(Source records)
....................

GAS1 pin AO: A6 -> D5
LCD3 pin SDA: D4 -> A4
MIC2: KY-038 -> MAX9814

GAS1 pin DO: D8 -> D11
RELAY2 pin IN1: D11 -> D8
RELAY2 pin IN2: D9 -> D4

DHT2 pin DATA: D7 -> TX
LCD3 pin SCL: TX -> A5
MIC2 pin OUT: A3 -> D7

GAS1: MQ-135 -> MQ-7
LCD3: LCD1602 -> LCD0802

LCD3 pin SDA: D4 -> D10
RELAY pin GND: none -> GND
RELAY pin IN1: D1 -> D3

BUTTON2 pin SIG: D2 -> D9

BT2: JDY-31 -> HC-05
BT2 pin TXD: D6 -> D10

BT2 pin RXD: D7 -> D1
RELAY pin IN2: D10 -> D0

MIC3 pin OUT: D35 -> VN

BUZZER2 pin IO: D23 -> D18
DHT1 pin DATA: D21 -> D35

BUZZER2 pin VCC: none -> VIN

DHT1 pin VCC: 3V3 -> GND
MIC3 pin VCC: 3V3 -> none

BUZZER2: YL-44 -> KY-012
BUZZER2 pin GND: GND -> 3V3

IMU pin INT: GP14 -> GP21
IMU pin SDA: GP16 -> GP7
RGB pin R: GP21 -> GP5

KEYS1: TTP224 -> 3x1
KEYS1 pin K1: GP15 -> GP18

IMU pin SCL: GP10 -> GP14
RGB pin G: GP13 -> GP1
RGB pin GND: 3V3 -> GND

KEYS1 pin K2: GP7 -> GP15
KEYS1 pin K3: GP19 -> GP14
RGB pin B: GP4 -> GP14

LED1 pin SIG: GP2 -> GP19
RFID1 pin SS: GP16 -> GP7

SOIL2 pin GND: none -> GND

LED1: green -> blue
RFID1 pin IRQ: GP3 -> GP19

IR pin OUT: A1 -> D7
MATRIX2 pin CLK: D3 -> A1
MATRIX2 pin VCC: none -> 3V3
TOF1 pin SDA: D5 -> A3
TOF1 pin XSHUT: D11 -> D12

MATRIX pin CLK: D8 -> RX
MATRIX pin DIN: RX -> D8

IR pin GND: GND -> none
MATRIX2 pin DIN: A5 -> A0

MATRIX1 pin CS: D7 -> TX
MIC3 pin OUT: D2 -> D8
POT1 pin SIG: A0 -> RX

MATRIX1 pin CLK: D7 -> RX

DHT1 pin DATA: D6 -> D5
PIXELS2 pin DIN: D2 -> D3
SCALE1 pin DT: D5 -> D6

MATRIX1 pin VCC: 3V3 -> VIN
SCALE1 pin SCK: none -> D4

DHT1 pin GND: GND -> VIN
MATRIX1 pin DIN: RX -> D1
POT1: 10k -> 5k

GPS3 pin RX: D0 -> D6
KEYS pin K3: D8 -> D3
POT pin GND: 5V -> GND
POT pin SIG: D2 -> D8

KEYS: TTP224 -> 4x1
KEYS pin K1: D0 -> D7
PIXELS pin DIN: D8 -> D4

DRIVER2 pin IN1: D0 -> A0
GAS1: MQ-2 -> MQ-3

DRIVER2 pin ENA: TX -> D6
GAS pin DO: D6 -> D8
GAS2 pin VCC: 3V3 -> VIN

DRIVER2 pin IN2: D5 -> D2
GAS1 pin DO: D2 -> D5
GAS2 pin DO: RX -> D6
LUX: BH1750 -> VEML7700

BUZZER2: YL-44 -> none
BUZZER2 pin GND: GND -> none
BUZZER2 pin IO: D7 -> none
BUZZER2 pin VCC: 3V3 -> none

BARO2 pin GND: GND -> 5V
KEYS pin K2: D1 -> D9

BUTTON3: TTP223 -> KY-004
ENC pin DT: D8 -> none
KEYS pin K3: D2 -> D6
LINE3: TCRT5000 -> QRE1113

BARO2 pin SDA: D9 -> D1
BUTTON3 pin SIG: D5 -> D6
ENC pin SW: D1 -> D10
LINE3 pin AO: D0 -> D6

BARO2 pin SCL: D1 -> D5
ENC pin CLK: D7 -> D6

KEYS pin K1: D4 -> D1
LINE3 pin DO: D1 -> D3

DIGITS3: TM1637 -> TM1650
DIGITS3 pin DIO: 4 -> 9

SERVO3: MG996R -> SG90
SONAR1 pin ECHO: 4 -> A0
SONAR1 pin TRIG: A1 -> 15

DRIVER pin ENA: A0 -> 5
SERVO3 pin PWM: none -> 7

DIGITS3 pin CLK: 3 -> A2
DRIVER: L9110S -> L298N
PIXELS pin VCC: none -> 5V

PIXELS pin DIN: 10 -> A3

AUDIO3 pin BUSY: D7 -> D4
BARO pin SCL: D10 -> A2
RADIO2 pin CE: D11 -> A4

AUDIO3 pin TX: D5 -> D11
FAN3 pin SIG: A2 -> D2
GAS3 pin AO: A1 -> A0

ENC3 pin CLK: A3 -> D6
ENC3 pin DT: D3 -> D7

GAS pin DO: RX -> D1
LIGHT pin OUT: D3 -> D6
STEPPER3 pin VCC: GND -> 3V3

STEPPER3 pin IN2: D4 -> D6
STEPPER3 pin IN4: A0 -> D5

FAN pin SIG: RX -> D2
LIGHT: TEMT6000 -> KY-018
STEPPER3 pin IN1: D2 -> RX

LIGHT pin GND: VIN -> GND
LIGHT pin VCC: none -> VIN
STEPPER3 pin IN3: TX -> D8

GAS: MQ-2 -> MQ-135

....................

_What this task involves_: Write out the records in full, exactly as they appear above.

_Solution_:
GAS1 pin AO: A6 -> D5
LCD3 pin SDA: D4 -> A4
MIC2: KY-038 -> MAX9814

GAS1 pin DO: D8 -> D11
RELAY2 pin IN1: D11 -> D8
RELAY2 pin IN2: D9 -> D4

DHT2 pin DATA: D7 -> TX
LCD3 pin SCL: TX -> A5
MIC2 pin OUT: A3 -> D7

GAS1: MQ-135 -> MQ-7
LCD3: LCD1602 -> LCD0802

LCD3 pin SDA: D4 -> D10
RELAY pin GND: none -> GND
RELAY pin IN1: D1 -> D3

BUTTON2 pin SIG: D2 -> D9

BT2: JDY-31 -> HC-05
BT2 pin TXD: D6 -> D10

BT2 pin RXD: D7 -> D1
RELAY pin IN2: D10 -> D0

MIC3 pin OUT: D35 -> VN

BUZZER2 pin IO: D23 -> D18
DHT1 pin DATA: D21 -> D35

BUZZER2 pin VCC: none -> VIN

DHT1 pin VCC: 3V3 -> GND
MIC3 pin VCC: 3V3 -> none

BUZZER2: YL-44 -> KY-012
BUZZER2 pin GND: GND -> 3V3

IMU pin INT: GP14 -> GP21
IMU pin SDA: GP16 -> GP7
RGB pin R: GP21 -> GP5

KEYS1: TTP224 -> 3x1
KEYS1 pin K1: GP15 -> GP18

IMU pin SCL: GP10 -> GP14
RGB pin G: GP13 -> GP1
RGB pin GND: 3V3 -> GND

KEYS1 pin K2: GP7 -> GP15
KEYS1 pin K3: GP19 -> GP14
RGB pin B: GP4 -> GP14

LED1 pin SIG: GP2 -> GP19
RFID1 pin SS: GP16 -> GP7

SOIL2 pin GND: none -> GND

LED1: green -> blue
RFID1 pin IRQ: GP3 -> GP19

IR pin OUT: A1 -> D7
MATRIX2 pin CLK: D3 -> A1
MATRIX2 pin VCC: none -> 3V3
TOF1 pin SDA: D5 -> A3
TOF1 pin XSHUT: D11 -> D12

MATRIX pin CLK: D8 -> RX
MATRIX pin DIN: RX -> D8

IR pin GND: GND -> none
MATRIX2 pin DIN: A5 -> A0

MATRIX1 pin CS: D7 -> TX
MIC3 pin OUT: D2 -> D8
POT1 pin SIG: A0 -> RX

MATRIX1 pin CLK: D7 -> RX

DHT1 pin DATA: D6 -> D5
PIXELS2 pin DIN: D2 -> D3
SCALE1 pin DT: D5 -> D6

MATRIX1 pin VCC: 3V3 -> VIN
SCALE1 pin SCK: none -> D4

DHT1 pin GND: GND -> VIN
MATRIX1 pin DIN: RX -> D1
POT1: 10k -> 5k

GPS3 pin RX: D0 -> D6
KEYS pin K3: D8 -> D3
POT pin GND: 5V -> GND
POT pin SIG: D2 -> D8

KEYS: TTP224 -> 4x1
KEYS pin K1: D0 -> D7
PIXELS pin DIN: D8 -> D4

DRIVER2 pin IN1: D0 -> A0
GAS1: MQ-2 -> MQ-3

DRIVER2 pin ENA: TX -> D6
GAS pin DO: D6 -> D8
GAS2 pin VCC: 3V3 -> VIN

DRIVER2 pin IN2: D5 -> D2
GAS1 pin DO: D2 -> D5
GAS2 pin DO: RX -> D6
LUX: BH1750 -> VEML7700

BUZZER2: YL-44 -> none
BUZZER2 pin GND: GND -> none
BUZZER2 pin IO: D7 -> none
BUZZER2 pin VCC: 3V3 -> none

BARO2 pin GND: GND -> 5V
KEYS pin K2: D1 -> D9

BUTTON3: TTP223 -> KY-004
ENC pin DT: D8 -> none
KEYS pin K3: D2 -> D6
LINE3: TCRT5000 -> QRE1113

BARO2 pin SDA: D9 -> D1
BUTTON3 pin SIG: D5 -> D6
ENC pin SW: D1 -> D10
LINE3 pin AO: D0 -> D6

BARO2 pin SCL: D1 -> D5
ENC pin CLK: D7 -> D6

KEYS pin K1: D4 -> D1
LINE3 pin DO: D1 -> D3

DIGITS3: TM1637 -> TM1650
DIGITS3 pin DIO: 4 -> 9

SERVO3: MG996R -> SG90
SONAR1 pin ECHO: 4 -> A0
SONAR1 pin TRIG: A1 -> 15

DRIVER pin ENA: A0 -> 5
SERVO3 pin PWM: none -> 7

DIGITS3 pin CLK: 3 -> A2
DRIVER: L9110S -> L298N
PIXELS pin VCC: none -> 5V

PIXELS pin DIN: 10 -> A3

AUDIO3 pin BUSY: D7 -> D4
BARO pin SCL: D10 -> A2
RADIO2 pin CE: D11 -> A4

AUDIO3 pin TX: D5 -> D11
FAN3 pin SIG: A2 -> D2
GAS3 pin AO: A1 -> A0

ENC3 pin CLK: A3 -> D6
ENC3 pin DT: D3 -> D7

GAS pin DO: RX -> D1
LIGHT pin OUT: D3 -> D6
STEPPER3 pin VCC: GND -> 3V3

STEPPER3 pin IN2: D4 -> D6
STEPPER3 pin IN4: A0 -> D5

FAN pin SIG: RX -> D2
LIGHT: TEMT6000 -> KY-018
STEPPER3 pin IN1: D2 -> RX

LIGHT pin GND: VIN -> GND
LIGHT pin VCC: none -> VIN
STEPPER3 pin IN3: TX -> D8

GAS: MQ-2 -> MQ-135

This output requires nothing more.